**TASK TO COMPLETE:** Beginning with the first line and ending with the one containing "none -> pink round brick K4 level 3", copy the lines of the listing below exactly; omit everything else.
[[ ENTRIES PROVIDED, beginning ]]
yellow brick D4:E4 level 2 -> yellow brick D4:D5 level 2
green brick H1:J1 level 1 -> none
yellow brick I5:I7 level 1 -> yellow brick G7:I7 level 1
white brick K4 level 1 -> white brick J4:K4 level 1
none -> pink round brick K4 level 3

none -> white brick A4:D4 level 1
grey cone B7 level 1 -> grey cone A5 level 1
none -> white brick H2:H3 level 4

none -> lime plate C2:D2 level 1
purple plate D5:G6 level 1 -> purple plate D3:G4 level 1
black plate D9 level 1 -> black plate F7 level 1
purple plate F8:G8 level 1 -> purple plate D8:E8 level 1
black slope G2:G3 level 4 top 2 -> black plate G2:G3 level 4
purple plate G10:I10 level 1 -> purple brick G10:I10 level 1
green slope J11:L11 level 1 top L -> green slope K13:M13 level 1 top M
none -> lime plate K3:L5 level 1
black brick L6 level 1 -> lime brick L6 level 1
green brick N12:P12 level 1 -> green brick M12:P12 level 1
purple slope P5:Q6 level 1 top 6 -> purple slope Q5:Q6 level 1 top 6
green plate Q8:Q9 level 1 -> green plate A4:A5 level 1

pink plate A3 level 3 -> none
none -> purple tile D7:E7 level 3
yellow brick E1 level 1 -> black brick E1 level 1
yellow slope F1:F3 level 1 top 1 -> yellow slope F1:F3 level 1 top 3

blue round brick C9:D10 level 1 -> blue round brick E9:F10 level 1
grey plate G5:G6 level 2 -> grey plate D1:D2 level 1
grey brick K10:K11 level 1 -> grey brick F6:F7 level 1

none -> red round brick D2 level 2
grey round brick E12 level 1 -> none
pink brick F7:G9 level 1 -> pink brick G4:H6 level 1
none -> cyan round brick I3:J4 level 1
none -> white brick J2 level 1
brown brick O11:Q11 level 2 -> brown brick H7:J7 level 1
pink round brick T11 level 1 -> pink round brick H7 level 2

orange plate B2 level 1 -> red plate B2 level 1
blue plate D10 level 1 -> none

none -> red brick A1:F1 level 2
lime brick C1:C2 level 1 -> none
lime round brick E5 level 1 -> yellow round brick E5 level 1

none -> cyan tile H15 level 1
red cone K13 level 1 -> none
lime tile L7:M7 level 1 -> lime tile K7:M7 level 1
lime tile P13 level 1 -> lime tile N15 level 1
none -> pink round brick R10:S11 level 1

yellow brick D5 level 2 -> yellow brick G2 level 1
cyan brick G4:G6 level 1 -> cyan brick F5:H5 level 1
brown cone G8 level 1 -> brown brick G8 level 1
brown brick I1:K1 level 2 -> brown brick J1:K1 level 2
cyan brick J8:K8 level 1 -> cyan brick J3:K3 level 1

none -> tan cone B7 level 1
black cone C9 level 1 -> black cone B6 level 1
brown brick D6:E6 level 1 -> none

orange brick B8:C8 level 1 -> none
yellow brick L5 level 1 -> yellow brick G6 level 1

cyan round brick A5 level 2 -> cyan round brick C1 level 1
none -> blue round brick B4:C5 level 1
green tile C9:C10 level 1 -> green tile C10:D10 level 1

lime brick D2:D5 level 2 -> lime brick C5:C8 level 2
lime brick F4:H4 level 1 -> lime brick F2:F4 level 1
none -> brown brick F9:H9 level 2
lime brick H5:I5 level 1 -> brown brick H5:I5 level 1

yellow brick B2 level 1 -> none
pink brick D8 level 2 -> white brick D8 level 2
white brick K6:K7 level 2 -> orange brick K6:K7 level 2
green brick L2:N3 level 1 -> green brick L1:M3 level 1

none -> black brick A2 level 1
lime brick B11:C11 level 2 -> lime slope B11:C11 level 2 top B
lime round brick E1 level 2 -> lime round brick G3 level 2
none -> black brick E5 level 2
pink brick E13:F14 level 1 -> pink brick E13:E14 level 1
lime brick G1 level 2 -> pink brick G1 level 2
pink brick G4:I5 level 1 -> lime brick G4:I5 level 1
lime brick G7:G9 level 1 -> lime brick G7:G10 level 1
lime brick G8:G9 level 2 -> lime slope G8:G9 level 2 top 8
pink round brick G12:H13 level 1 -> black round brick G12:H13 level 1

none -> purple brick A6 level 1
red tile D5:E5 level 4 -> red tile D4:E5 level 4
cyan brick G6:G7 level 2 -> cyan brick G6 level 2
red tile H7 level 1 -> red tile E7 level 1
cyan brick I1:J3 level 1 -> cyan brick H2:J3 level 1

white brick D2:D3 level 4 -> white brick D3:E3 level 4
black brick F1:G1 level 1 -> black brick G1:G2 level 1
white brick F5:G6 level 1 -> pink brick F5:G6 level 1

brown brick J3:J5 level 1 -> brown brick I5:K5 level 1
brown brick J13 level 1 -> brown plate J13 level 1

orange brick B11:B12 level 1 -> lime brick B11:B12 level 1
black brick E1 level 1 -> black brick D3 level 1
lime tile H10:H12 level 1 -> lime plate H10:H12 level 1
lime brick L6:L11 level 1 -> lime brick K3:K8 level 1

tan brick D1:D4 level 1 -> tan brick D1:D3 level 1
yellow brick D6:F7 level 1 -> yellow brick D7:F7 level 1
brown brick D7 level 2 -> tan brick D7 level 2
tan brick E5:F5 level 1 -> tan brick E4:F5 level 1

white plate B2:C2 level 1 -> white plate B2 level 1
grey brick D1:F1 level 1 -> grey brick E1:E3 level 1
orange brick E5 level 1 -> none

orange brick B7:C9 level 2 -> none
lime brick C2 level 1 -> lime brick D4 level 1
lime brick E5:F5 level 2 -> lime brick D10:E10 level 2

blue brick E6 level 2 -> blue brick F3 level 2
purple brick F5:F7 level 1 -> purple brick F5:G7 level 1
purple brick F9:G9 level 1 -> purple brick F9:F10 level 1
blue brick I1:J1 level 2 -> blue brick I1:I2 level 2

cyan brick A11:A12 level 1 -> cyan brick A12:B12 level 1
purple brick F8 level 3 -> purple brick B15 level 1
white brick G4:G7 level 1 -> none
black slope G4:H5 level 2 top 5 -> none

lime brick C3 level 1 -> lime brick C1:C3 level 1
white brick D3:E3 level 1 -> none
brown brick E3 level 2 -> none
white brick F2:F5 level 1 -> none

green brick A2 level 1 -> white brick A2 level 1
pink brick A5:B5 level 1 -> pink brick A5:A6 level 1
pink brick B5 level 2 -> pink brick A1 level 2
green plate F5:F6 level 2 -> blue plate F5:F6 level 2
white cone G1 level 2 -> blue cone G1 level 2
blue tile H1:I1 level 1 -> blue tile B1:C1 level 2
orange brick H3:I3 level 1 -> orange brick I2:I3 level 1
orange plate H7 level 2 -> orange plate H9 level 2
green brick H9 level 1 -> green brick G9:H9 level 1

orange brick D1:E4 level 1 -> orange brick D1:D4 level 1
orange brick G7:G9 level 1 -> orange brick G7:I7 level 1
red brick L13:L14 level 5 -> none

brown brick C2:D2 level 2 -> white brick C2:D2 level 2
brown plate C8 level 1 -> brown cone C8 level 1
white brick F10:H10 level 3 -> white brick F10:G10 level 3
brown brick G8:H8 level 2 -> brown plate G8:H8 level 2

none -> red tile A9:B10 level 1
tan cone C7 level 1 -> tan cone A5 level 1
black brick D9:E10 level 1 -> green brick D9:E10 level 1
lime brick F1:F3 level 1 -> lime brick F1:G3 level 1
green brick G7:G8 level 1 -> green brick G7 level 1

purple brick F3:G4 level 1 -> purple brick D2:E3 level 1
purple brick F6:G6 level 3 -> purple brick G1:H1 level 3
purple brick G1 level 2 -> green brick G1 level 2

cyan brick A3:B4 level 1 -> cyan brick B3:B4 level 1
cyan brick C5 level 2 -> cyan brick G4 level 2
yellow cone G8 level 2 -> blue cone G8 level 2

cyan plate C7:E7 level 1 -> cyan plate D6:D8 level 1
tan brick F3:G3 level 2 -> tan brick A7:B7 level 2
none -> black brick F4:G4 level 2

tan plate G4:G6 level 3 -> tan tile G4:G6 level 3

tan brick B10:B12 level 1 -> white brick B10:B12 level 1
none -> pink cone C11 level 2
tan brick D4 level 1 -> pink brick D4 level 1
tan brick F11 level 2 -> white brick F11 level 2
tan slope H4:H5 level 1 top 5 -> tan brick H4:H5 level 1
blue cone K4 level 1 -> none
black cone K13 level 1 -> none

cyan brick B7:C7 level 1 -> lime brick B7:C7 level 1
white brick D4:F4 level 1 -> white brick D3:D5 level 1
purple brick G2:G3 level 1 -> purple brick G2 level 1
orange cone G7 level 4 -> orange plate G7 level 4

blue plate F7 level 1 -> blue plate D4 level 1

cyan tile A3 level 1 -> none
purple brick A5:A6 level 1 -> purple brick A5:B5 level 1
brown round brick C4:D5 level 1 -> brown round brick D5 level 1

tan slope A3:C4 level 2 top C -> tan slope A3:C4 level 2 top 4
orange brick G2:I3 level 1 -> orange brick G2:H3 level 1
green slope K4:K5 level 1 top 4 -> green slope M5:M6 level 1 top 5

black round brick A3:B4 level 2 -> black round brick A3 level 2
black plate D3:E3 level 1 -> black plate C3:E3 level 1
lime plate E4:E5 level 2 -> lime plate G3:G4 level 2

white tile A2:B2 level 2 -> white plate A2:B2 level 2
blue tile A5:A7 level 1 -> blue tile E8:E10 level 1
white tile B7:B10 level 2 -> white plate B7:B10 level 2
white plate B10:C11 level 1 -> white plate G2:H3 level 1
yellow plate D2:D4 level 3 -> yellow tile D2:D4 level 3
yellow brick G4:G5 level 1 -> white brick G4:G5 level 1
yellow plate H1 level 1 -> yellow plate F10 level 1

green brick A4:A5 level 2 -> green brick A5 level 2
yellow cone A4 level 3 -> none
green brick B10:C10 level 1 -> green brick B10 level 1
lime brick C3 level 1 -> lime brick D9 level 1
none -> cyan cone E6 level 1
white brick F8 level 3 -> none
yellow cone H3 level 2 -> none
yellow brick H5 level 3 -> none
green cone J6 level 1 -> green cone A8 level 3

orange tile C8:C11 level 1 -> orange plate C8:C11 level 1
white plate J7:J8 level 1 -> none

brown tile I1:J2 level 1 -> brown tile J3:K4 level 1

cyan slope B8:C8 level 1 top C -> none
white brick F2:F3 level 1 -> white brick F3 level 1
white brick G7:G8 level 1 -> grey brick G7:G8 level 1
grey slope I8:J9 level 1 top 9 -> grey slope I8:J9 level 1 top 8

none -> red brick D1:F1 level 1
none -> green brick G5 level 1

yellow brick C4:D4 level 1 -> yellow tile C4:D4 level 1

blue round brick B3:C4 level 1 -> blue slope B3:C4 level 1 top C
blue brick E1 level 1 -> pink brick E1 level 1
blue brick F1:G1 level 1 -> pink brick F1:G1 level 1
[[ ENTRIES PROVIDED, end ]]
**EXPECTED OUTPUT:**
yellow brick D4:E4 level 2 -> yellow brick D4:D5 level 2
green brick H1:J1 level 1 -> none
yellow brick I5:I7 level 1 -> yellow brick G7:I7 level 1
white brick K4 level 1 -> white brick J4:K4 level 1
none -> pink round brick K4 level 3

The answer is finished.